TASK TO COMPLETE: How many lines in these records hold the string "rectangle"? State only that number.

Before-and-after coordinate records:
Content starts

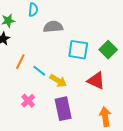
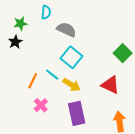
gray semicircle: (53, 27) -> (66, 30), turned 30
cyan square: (78, 50) -> (72, 57), moved, turned 30
orange line: (20, 62) -> (33, 81), moved

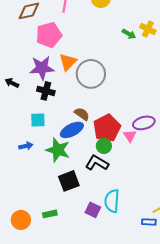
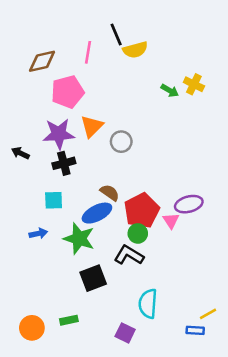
gray circle: (91, 74) -> (121, 142), size x0.6
black cross: (46, 91) -> (64, 163), turned -30
purple square: (93, 210) -> (125, 333), moved

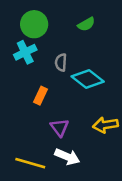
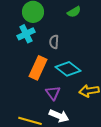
cyan diamond: (88, 79) -> (68, 69), moved
orange rectangle: (40, 96) -> (38, 68), size x1.6

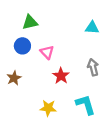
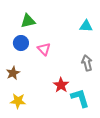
red star: (61, 76) -> (61, 85), moved
yellow star: (48, 108) -> (18, 101), moved

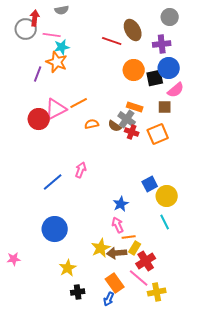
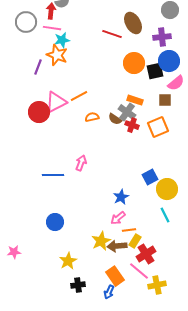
red arrow: (35, 18) -> (51, 11), moved
blue line: (53, 182) -> (53, 175), turned 40
pink arrow: (118, 225) -> (118, 218), turned -105
blue circle: (55, 229) -> (55, 222), size x0.7

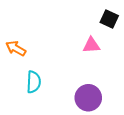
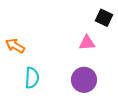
purple circle: (88, 98) -> (84, 80), moved

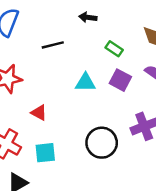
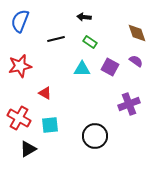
green rectangle: (114, 49) -> (90, 42), moved
black circle: (102, 143) -> (95, 136), moved

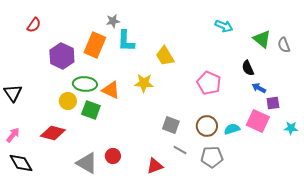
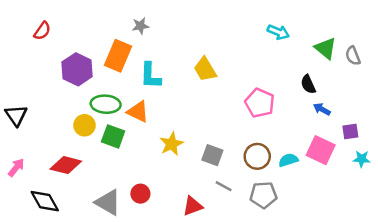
cyan L-shape: (126, 41) -> (150, 76), moved
yellow star: (144, 83) -> (171, 144), moved, turned -30
purple square: (273, 103) -> (350, 132), moved
black diamond: (21, 163) -> (45, 201), moved

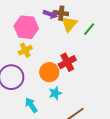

Content ends

OUTPUT OF THE EXERCISE: 2